=== What the task asks ===
Return only the number of lines in the entries below that hold the word "purple".

[Coordinate-based change listings]
___

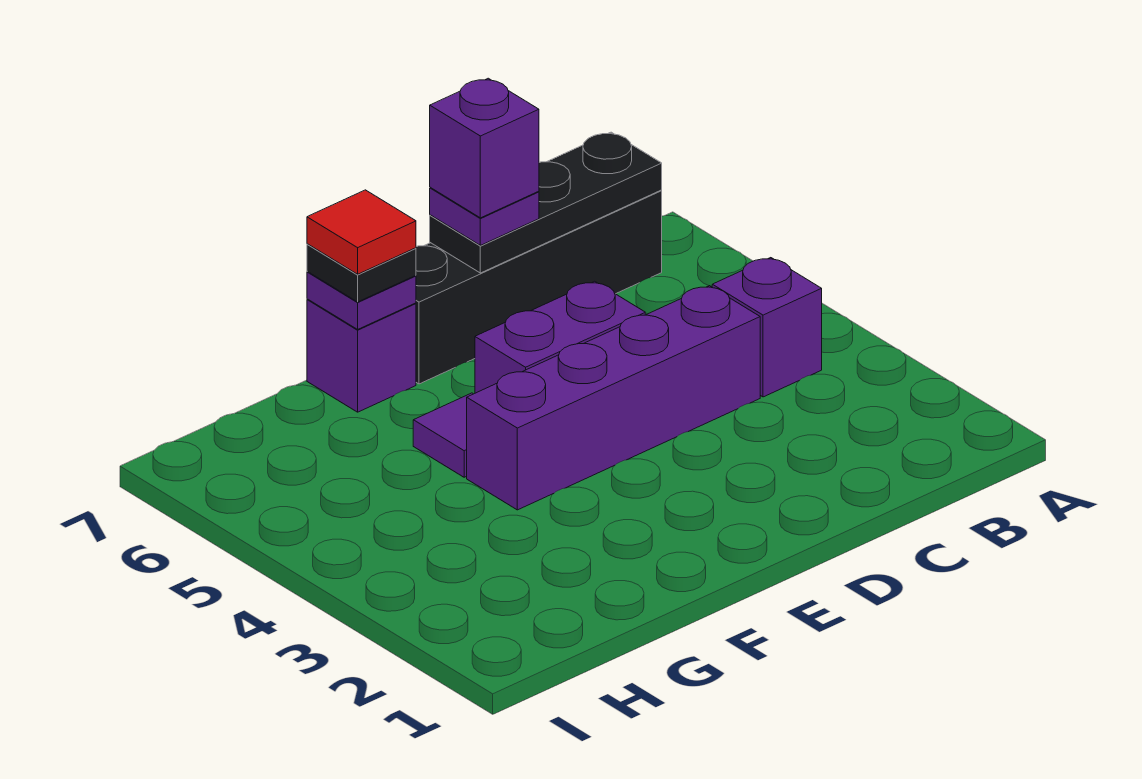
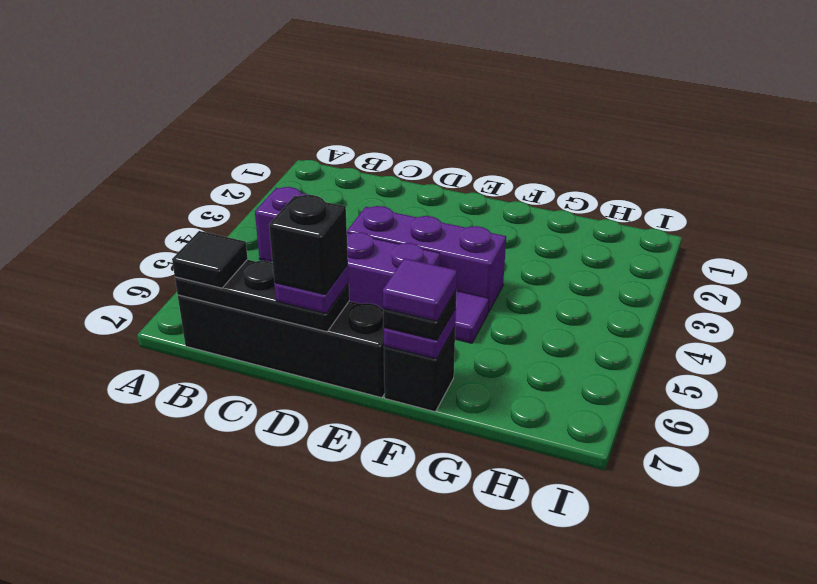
none -> black tile B7 level 3
purple brick C4:F4 level 1 -> purple brick D4:F4 level 1
purple brick D7 level 4 -> black brick D7 level 4
purple brick F7 level 1 -> black brick F7 level 1
red tile F7 level 4 -> purple tile F7 level 4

___

=== Answer box ===
4